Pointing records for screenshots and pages
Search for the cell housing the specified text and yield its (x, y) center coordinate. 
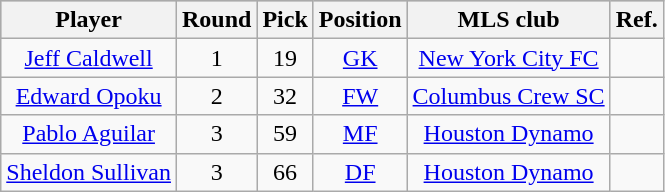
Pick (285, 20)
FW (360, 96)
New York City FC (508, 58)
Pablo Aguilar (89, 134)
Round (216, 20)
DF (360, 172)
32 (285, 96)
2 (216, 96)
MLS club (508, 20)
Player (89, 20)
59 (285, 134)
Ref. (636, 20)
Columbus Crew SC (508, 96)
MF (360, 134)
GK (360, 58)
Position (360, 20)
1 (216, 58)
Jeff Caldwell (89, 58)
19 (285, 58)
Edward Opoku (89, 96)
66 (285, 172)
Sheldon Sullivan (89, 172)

...

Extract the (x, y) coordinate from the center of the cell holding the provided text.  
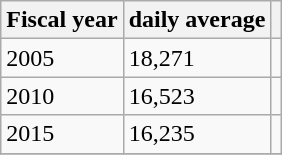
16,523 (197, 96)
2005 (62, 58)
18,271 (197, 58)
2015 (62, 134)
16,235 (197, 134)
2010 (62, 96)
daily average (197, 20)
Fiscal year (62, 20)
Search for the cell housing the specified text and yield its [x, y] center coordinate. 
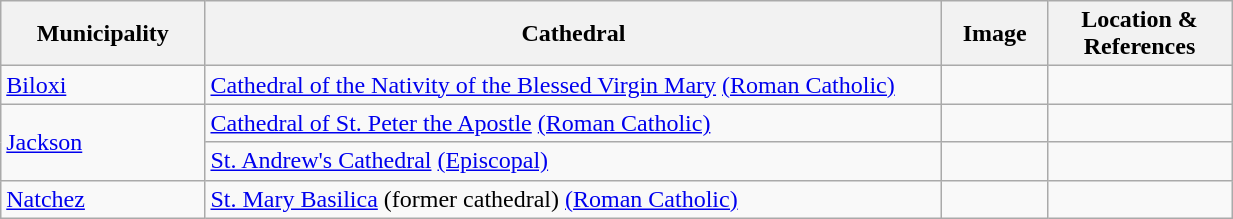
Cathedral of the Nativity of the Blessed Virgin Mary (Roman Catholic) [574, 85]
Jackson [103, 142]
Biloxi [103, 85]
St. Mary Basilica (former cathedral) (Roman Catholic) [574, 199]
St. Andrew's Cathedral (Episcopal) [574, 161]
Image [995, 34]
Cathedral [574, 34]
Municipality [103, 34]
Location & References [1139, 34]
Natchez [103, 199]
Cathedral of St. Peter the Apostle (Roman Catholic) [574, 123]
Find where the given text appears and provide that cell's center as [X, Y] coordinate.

## WORK TO COMPLETE
Return, unchanged, the lines of the data above, starting with the line that contains "Cathedral of the" and continuing through the line that contains "Municipality [103, 34]".

## THE OUTPUT
Cathedral of the Nativity of the Blessed Virgin Mary (Roman Catholic) [574, 85]
Jackson [103, 142]
Biloxi [103, 85]
St. Mary Basilica (former cathedral) (Roman Catholic) [574, 199]
St. Andrew's Cathedral (Episcopal) [574, 161]
Image [995, 34]
Cathedral [574, 34]
Municipality [103, 34]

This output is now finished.